- [TASK STATEMENT]:
In the records below, switch "harbor" to "marina" in the lines between the one holding "pendant (402, 432)" and the one holding "Tariq is located at coordinates (882, 331).", inclusive. Give only those lines, with nothing else changed.

______

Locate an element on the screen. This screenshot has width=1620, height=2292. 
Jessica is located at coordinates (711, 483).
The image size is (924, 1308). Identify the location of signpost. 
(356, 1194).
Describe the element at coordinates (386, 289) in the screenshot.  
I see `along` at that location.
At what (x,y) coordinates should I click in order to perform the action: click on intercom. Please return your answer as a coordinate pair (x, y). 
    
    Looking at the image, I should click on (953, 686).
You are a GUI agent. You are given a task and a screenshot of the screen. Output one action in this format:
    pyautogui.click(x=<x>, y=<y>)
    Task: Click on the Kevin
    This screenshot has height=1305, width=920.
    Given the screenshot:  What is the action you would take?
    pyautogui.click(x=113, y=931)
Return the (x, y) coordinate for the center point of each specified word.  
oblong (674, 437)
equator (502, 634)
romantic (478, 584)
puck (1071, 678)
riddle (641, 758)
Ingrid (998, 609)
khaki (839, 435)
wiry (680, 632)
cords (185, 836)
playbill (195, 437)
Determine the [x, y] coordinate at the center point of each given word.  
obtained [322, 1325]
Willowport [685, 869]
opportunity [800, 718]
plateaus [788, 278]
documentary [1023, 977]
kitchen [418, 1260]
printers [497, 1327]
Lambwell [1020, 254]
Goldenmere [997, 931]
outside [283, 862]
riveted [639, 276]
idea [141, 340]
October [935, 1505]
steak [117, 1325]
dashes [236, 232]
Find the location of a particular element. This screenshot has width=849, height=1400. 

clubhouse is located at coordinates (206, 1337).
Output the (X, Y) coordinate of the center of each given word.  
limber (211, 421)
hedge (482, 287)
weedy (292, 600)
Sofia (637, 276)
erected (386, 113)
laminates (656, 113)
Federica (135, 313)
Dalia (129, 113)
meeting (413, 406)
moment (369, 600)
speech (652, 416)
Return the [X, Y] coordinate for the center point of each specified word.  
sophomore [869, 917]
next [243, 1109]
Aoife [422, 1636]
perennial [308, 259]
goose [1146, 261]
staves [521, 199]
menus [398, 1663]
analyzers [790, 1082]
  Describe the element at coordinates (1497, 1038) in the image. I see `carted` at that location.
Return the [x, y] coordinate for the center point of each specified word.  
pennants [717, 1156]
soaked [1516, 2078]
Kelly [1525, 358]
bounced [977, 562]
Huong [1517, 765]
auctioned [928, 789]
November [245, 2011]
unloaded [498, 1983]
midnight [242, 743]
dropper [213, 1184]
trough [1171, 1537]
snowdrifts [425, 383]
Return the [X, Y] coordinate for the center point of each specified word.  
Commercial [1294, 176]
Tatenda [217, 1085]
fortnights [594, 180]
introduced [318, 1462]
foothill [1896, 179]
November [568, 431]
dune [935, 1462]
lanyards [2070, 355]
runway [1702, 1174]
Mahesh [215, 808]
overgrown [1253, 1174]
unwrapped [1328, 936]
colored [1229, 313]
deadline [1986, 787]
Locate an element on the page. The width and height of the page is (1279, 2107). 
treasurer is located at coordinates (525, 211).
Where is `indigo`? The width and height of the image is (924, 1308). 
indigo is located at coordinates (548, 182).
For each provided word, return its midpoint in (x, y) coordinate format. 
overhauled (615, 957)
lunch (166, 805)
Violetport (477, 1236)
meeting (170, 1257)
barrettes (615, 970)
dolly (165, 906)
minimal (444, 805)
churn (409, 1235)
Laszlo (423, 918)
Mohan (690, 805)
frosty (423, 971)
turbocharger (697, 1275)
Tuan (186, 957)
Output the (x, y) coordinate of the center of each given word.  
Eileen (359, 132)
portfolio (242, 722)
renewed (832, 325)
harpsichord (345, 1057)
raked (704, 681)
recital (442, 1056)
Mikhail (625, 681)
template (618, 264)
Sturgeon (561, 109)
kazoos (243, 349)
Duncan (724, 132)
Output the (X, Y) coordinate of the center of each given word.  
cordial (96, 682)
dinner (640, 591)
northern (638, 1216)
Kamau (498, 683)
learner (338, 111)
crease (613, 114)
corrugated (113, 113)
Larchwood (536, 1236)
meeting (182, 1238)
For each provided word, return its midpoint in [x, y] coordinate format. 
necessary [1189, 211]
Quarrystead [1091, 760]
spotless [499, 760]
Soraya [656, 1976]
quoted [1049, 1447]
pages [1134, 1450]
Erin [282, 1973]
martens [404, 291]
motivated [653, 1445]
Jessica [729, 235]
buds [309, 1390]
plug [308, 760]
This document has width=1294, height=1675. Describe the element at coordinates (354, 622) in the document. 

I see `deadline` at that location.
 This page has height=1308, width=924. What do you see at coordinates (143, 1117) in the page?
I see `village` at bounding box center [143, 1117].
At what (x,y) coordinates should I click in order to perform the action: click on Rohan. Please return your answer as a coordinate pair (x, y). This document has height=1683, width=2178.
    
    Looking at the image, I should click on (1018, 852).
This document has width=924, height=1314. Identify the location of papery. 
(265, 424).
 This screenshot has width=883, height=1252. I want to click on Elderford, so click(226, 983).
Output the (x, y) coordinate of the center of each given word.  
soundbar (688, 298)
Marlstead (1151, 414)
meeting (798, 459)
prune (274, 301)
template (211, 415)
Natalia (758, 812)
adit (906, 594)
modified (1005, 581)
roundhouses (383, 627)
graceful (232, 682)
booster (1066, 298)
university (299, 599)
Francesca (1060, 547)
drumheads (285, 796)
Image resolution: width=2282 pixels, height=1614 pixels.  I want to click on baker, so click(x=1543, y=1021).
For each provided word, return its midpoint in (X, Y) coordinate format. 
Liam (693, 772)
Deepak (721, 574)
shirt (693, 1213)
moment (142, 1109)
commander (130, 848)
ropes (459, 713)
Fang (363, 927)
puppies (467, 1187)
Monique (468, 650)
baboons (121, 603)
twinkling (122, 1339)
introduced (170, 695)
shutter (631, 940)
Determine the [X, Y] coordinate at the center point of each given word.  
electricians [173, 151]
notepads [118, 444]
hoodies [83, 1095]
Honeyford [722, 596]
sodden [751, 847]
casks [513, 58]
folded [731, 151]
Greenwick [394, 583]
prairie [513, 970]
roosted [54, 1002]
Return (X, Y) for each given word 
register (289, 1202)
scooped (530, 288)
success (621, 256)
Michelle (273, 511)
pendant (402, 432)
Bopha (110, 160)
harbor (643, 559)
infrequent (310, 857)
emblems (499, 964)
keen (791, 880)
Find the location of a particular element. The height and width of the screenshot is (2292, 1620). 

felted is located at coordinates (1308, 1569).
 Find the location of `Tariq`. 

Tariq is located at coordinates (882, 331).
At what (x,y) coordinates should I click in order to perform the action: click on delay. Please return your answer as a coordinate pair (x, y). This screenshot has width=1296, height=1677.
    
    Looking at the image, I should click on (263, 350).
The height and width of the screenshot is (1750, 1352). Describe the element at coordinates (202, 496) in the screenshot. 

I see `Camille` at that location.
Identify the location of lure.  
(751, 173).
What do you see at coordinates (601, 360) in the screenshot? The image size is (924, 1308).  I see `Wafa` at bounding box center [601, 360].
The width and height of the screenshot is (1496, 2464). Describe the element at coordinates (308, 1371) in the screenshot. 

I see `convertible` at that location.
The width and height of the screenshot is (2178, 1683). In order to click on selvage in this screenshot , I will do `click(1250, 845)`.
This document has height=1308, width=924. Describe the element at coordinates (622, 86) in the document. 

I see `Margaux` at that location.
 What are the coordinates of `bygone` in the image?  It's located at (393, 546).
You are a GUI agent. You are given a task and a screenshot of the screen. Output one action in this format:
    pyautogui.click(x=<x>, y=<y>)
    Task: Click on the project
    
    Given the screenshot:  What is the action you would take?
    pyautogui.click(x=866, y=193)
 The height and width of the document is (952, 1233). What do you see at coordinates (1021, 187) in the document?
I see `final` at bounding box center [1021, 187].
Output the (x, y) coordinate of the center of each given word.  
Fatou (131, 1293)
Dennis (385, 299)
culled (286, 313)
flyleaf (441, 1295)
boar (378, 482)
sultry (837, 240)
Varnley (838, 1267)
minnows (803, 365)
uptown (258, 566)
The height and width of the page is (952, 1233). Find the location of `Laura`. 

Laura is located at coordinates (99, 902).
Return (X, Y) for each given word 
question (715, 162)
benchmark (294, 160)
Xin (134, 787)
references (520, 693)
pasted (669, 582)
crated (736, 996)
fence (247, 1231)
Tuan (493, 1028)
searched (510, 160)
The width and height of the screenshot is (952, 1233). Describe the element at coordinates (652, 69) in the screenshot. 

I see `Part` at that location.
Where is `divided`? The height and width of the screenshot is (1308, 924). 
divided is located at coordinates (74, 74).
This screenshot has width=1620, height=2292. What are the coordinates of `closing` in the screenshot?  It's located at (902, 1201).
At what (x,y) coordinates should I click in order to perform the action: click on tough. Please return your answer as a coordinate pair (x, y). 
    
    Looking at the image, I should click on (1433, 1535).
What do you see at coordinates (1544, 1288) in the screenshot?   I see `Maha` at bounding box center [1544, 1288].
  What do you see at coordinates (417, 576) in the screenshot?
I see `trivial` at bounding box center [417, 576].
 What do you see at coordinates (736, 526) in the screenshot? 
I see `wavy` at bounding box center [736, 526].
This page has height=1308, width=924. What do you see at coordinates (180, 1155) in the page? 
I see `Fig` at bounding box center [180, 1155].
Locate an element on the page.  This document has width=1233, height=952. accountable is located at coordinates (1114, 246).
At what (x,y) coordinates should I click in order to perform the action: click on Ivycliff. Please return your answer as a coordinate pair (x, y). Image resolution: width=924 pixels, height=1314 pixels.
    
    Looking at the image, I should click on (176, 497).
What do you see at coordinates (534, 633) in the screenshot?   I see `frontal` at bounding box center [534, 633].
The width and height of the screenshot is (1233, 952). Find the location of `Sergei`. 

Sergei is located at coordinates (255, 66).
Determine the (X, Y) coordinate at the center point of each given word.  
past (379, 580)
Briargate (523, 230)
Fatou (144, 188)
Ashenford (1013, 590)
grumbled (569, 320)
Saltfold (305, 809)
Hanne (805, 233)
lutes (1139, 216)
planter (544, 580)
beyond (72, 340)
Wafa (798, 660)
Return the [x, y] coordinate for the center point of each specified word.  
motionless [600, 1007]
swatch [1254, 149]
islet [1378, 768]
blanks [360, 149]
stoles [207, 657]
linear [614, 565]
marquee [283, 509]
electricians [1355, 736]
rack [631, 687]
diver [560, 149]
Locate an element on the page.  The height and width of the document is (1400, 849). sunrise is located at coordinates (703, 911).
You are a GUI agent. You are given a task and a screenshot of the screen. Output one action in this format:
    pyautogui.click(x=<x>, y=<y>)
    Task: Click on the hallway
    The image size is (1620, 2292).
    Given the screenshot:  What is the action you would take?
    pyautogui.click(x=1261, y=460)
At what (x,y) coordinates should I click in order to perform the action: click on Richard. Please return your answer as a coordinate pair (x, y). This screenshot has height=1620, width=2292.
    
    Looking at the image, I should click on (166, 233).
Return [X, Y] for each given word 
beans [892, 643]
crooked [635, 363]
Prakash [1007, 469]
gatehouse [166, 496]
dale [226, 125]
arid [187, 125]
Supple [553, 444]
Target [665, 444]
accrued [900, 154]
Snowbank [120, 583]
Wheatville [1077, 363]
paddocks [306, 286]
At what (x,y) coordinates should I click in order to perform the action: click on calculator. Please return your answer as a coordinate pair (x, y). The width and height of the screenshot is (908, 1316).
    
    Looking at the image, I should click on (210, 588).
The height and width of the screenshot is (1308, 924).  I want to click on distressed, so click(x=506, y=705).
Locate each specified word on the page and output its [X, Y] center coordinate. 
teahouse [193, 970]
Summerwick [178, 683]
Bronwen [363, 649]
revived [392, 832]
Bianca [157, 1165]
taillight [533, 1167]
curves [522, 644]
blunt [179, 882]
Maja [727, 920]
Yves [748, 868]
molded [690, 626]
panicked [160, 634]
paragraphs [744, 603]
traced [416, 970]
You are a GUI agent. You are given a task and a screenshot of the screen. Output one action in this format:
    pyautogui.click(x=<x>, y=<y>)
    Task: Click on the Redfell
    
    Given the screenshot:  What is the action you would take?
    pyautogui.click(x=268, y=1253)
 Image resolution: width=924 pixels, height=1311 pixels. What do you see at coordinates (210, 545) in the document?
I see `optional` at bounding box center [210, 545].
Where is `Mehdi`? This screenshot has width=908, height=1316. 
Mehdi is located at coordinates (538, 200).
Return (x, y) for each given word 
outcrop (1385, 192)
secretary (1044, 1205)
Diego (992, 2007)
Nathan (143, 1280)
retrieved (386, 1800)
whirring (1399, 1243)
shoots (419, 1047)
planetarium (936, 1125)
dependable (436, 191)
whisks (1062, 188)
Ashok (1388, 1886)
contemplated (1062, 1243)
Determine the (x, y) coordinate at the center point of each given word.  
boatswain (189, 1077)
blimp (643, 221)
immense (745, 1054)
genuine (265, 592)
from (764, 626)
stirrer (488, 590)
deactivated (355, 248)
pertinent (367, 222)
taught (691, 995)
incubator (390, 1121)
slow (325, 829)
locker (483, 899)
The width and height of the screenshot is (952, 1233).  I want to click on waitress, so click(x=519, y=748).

______

- [WRITTEN SOLUTION]:
pendant (402, 432)
Bopha (110, 160)
marina (643, 559)
infrequent (310, 857)
emblems (499, 964)
keen (791, 880)
Find the location of a particular element. The height and width of the screenshot is (2292, 1620). 

felted is located at coordinates (1308, 1569).
 Find the location of `Tariq`. 

Tariq is located at coordinates (882, 331).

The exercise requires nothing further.